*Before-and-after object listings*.
-------
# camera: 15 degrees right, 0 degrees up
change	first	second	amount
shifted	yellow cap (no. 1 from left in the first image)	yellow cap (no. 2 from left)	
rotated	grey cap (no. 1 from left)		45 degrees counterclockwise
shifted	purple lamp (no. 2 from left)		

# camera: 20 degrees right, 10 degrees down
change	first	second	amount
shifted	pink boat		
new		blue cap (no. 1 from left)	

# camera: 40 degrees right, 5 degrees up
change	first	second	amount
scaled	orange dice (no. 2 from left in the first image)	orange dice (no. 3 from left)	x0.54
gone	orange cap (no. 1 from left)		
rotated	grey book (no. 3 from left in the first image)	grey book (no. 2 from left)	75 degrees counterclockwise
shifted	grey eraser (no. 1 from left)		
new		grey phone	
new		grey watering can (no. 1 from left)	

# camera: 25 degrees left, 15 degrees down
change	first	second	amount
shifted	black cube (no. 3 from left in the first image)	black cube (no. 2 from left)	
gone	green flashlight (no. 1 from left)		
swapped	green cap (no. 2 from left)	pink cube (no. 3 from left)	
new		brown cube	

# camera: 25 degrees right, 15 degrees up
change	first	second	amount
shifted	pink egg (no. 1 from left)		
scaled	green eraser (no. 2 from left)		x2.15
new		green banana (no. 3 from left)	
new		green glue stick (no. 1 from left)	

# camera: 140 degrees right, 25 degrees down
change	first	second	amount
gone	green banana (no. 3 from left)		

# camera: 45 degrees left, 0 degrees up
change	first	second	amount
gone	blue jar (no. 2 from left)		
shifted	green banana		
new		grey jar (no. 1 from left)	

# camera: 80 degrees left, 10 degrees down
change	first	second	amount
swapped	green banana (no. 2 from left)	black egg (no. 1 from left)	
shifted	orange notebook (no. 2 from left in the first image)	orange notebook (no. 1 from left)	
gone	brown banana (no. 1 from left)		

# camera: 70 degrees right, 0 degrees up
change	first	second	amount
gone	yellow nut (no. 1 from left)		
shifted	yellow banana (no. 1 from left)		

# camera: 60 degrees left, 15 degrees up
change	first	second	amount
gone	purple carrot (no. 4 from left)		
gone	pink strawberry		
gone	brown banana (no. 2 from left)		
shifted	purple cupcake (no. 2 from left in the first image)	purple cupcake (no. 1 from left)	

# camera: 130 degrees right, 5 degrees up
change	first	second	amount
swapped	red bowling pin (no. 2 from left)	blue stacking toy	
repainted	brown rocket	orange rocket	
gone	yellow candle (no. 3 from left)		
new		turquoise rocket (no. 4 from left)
-------
*WHAT THIS TASK INVOLVES*. Print all the data exactly.

*EXERCISE RESPONSE*.
# camera: 15 degrees right, 0 degrees up
change	first	second	amount
shifted	yellow cap (no. 1 from left in the first image)	yellow cap (no. 2 from left)	
rotated	grey cap (no. 1 from left)		45 degrees counterclockwise
shifted	purple lamp (no. 2 from left)		

# camera: 20 degrees right, 10 degrees down
change	first	second	amount
shifted	pink boat		
new		blue cap (no. 1 from left)	

# camera: 40 degrees right, 5 degrees up
change	first	second	amount
scaled	orange dice (no. 2 from left in the first image)	orange dice (no. 3 from left)	x0.54
gone	orange cap (no. 1 from left)		
rotated	grey book (no. 3 from left in the first image)	grey book (no. 2 from left)	75 degrees counterclockwise
shifted	grey eraser (no. 1 from left)		
new		grey phone	
new		grey watering can (no. 1 from left)	

# camera: 25 degrees left, 15 degrees down
change	first	second	amount
shifted	black cube (no. 3 from left in the first image)	black cube (no. 2 from left)	
gone	green flashlight (no. 1 from left)		
swapped	green cap (no. 2 from left)	pink cube (no. 3 from left)	
new		brown cube	

# camera: 25 degrees right, 15 degrees up
change	first	second	amount
shifted	pink egg (no. 1 from left)		
scaled	green eraser (no. 2 from left)		x2.15
new		green banana (no. 3 from left)	
new		green glue stick (no. 1 from left)	

# camera: 140 degrees right, 25 degrees down
change	first	second	amount
gone	green banana (no. 3 from left)		

# camera: 45 degrees left, 0 degrees up
change	first	second	amount
gone	blue jar (no. 2 from left)		
shifted	green banana		
new		grey jar (no. 1 from left)	

# camera: 80 degrees left, 10 degrees down
change	first	second	amount
swapped	green banana (no. 2 from left)	black egg (no. 1 from left)	
shifted	orange notebook (no. 2 from left in the first image)	orange notebook (no. 1 from left)	
gone	brown banana (no. 1 from left)		

# camera: 70 degrees right, 0 degrees up
change	first	second	amount
gone	yellow nut (no. 1 from left)		
shifted	yellow banana (no. 1 from left)		

# camera: 60 degrees left, 15 degrees up
change	first	second	amount
gone	purple carrot (no. 4 from left)		
gone	pink strawberry		
gone	brown banana (no. 2 from left)		
shifted	purple cupcake (no. 2 from left in the first image)	purple cupcake (no. 1 from left)	

# camera: 130 degrees right, 5 degrees up
change	first	second	amount
swapped	red bowling pin (no. 2 from left)	blue stacking toy	
repainted	brown rocket	orange rocket	
gone	yellow candle (no. 3 from left)		
new		turquoise rocket (no. 4 from left)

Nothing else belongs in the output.